Start of Data provided

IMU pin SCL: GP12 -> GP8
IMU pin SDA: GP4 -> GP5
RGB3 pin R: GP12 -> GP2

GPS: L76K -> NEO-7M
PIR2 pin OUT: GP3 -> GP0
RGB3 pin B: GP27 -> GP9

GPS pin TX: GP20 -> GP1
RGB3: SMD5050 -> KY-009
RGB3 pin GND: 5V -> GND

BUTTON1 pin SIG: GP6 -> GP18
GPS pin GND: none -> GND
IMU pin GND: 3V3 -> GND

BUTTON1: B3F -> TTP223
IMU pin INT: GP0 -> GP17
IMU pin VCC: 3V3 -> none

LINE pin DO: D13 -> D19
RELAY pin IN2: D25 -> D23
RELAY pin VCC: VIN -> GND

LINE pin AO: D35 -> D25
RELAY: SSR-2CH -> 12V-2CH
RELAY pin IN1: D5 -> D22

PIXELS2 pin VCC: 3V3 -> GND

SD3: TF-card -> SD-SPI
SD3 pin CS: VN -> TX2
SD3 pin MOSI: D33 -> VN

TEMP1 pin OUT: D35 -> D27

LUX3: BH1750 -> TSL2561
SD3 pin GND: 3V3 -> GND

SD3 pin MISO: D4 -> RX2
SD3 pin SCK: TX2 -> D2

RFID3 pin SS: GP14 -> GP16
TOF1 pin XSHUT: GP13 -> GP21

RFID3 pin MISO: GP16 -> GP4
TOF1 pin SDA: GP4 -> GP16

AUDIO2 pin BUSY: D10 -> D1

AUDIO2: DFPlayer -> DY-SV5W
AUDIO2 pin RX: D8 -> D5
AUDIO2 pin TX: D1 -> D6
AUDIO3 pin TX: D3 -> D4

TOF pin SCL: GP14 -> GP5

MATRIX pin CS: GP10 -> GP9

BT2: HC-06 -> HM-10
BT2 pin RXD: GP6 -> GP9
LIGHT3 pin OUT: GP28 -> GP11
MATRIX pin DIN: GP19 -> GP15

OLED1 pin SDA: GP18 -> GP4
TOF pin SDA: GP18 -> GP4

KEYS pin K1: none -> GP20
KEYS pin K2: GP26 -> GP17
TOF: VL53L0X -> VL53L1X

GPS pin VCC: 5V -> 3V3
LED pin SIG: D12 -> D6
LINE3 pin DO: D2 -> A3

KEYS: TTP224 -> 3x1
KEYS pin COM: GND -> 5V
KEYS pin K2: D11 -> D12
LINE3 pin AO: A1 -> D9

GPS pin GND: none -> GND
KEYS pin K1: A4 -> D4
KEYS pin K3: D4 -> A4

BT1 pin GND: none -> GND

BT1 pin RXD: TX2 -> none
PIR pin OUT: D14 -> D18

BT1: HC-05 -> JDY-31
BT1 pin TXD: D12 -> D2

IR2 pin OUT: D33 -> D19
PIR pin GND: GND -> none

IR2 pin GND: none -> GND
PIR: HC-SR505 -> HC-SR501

End of Data provided

Exercise description:
Nothing but a number should be returned: how many lines of the listing include "MISO".

Exercise result:
2